--- TASK REQUIREMENTS ---
Some of the lines below need repeating. Reproduce exactly those between the lines holding "red cone D2 level 2 -> none" and "yellow round brick I7", inclusive.

--- SUPPLIED INFORMATION ---
- Opening Delimiter -
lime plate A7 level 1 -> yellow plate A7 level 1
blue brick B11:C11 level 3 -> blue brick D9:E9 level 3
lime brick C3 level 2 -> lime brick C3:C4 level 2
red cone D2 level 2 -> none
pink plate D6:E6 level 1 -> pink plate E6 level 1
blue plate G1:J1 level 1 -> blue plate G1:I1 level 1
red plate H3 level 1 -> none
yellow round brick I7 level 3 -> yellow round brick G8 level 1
- Closing Delimiter -
- Opening Delimiter -
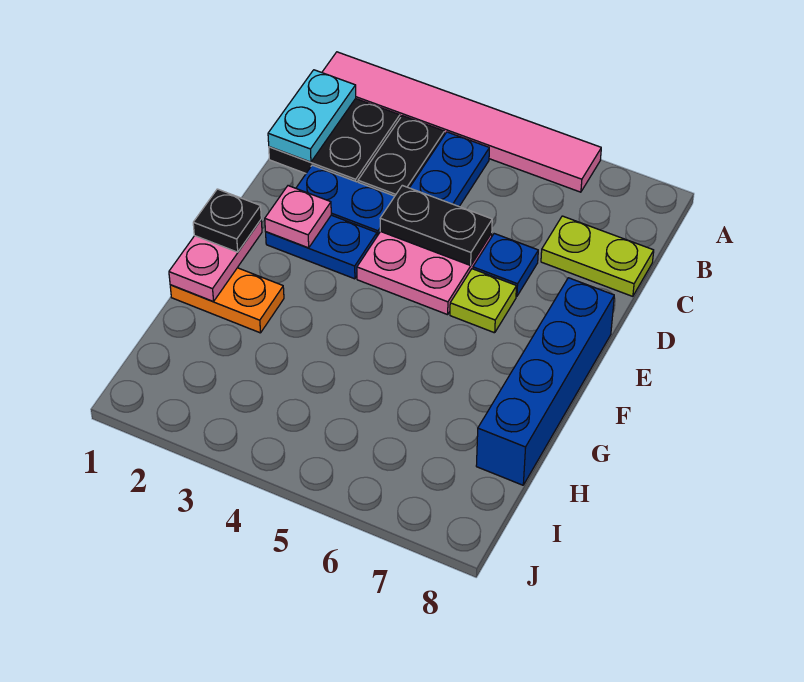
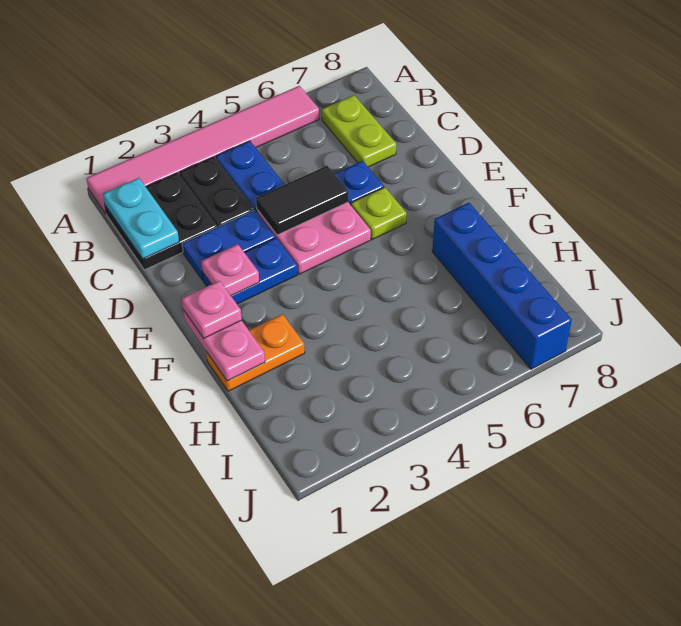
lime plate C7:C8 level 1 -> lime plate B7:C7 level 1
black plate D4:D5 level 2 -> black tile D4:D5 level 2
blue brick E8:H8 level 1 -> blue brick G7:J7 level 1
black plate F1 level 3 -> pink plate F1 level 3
- Closing Delimiter -
--- RESULT OF THIS EXERCISE ---
red cone D2 level 2 -> none
pink plate D6:E6 level 1 -> pink plate E6 level 1
blue plate G1:J1 level 1 -> blue plate G1:I1 level 1
red plate H3 level 1 -> none
yellow round brick I7 level 3 -> yellow round brick G8 level 1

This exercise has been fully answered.